# Prompt
Beginning at the line that contains "cyan hexagon at (1406, 685): moved 8 px left", return every remaining line of the data below exactly; return nothing before it.

# Input data
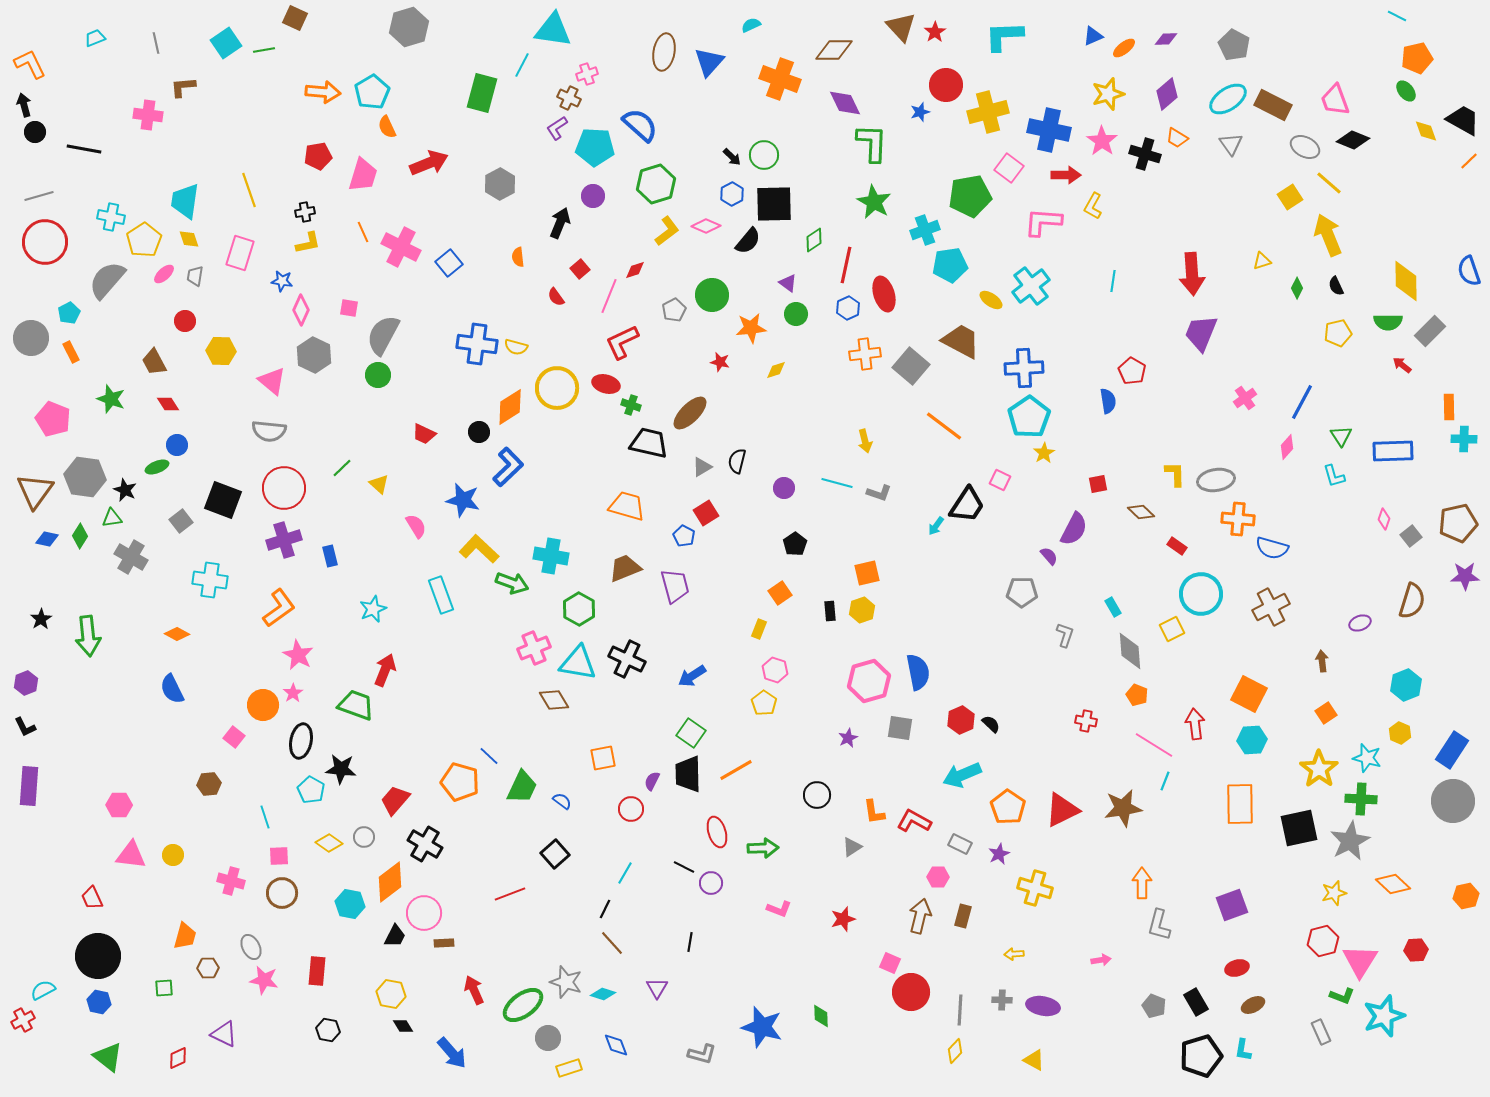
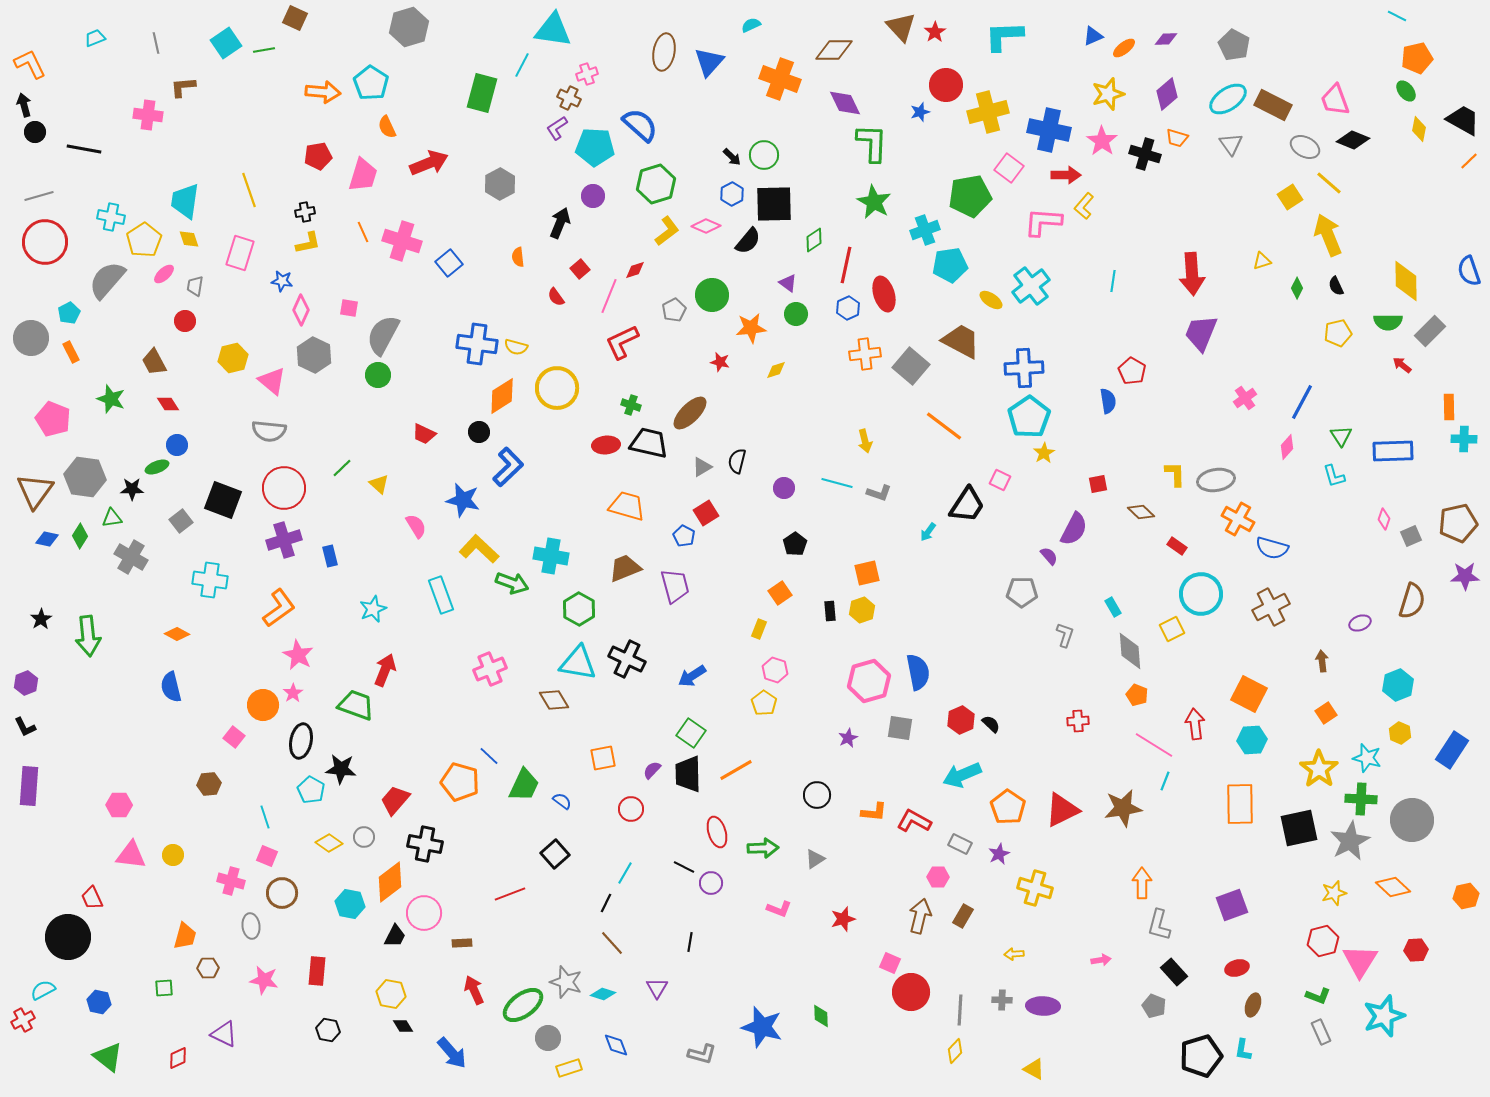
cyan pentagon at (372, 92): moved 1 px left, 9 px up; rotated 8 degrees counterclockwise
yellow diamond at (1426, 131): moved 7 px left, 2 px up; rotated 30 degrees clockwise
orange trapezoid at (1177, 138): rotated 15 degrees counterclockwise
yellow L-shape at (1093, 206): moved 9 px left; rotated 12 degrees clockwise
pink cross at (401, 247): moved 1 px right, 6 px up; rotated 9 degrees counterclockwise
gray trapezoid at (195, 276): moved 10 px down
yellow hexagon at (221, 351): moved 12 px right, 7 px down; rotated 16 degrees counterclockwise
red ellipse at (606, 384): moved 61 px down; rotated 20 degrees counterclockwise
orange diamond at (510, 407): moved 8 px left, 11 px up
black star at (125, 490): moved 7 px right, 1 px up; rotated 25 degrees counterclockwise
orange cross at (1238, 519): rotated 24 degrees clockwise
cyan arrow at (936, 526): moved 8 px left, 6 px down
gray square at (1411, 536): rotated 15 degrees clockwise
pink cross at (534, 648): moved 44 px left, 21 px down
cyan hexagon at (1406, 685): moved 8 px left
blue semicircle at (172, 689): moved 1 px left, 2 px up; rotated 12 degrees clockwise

# Task output
cyan hexagon at (1406, 685): moved 8 px left
blue semicircle at (172, 689): moved 1 px left, 2 px up; rotated 12 degrees clockwise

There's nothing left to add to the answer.